■ Information
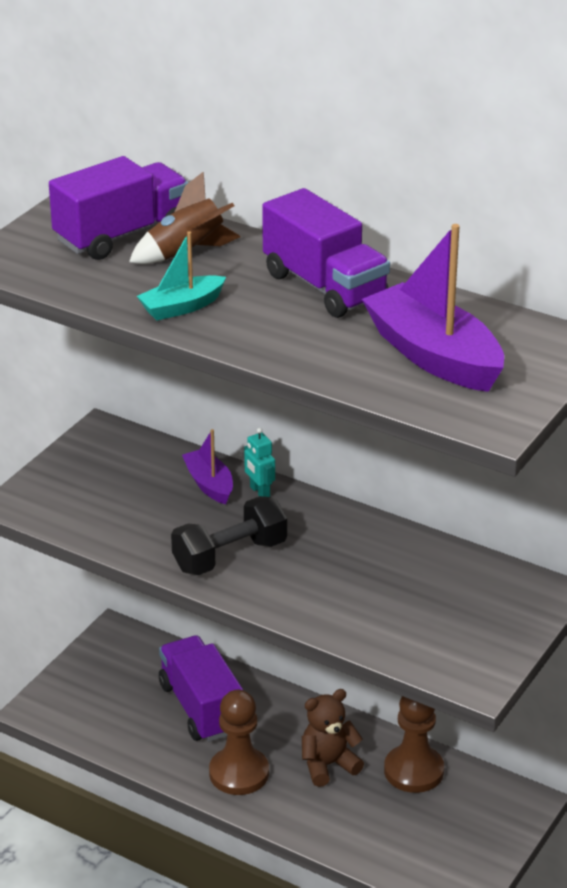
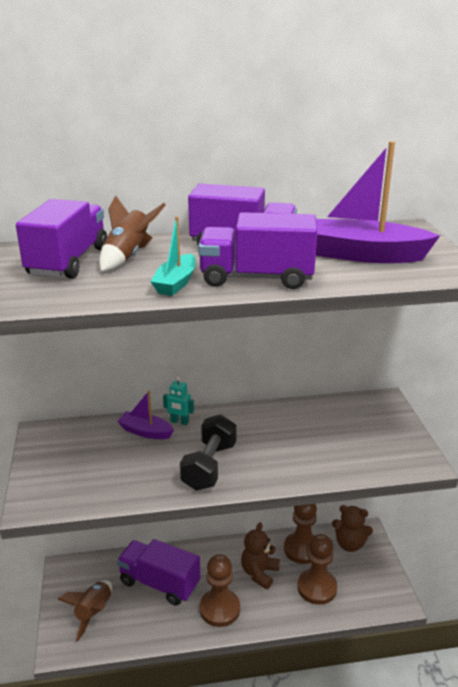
camera: 40 degrees left, 5 degrees down
(102, 696) = (94, 613): none -> brown rocket
(268, 335) = (257, 278): none -> purple truck
(379, 821) = (317, 588): none -> brown pawn
(484, 801) = (349, 544): none -> brown teddy bear

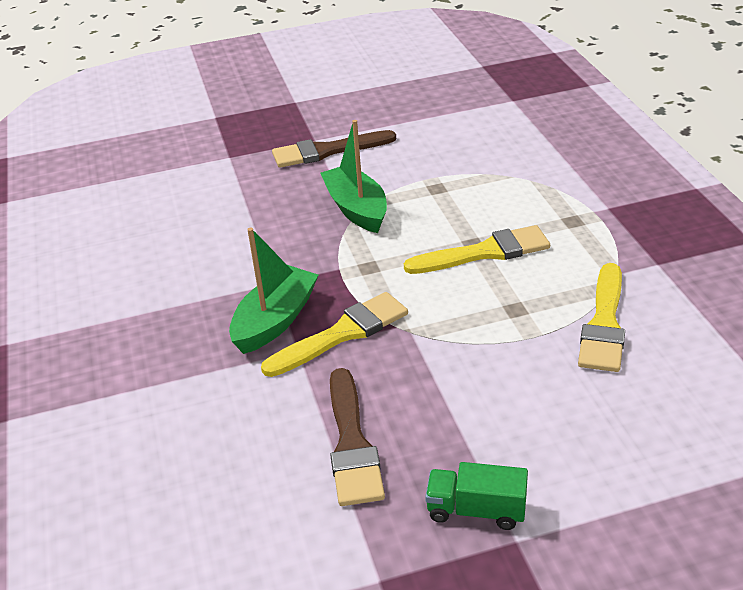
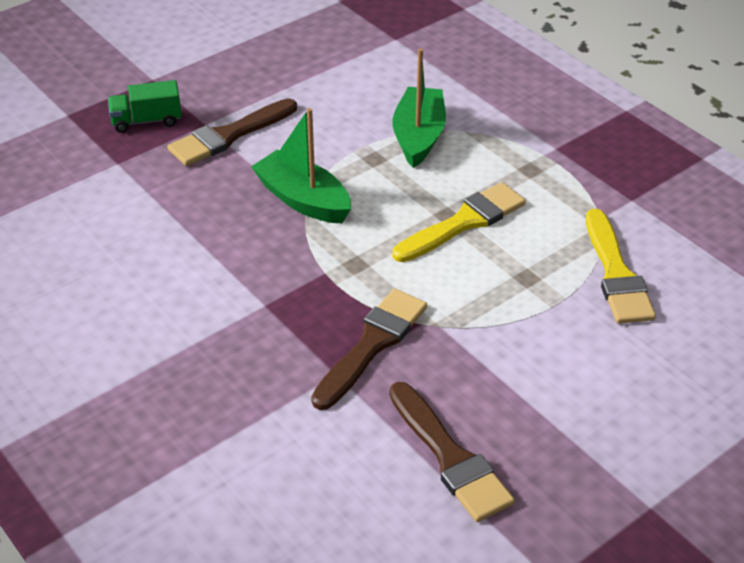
camera: 25 degrees left, 5 degrees up
(275, 320) = (293, 347): green boat -> green boat (418, 137)
(342, 334) = (372, 344): yellow brush -> brown brush
(476, 510) = (601, 489): green truck -> green truck (147, 121)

■ Task instructions
Please transcribe, with no additions, the lines starting at the one that contains "(379, 821) = (317, 588): none -> brown pawn" and running through the last line of the entries, inclusive. Leave the pictures out.

■ Result of this task
(379, 821) = (317, 588): none -> brown pawn
(484, 801) = (349, 544): none -> brown teddy bear

camera: 25 degrees left, 5 degrees up
(275, 320) = (293, 347): green boat -> green boat (418, 137)
(342, 334) = (372, 344): yellow brush -> brown brush
(476, 510) = (601, 489): green truck -> green truck (147, 121)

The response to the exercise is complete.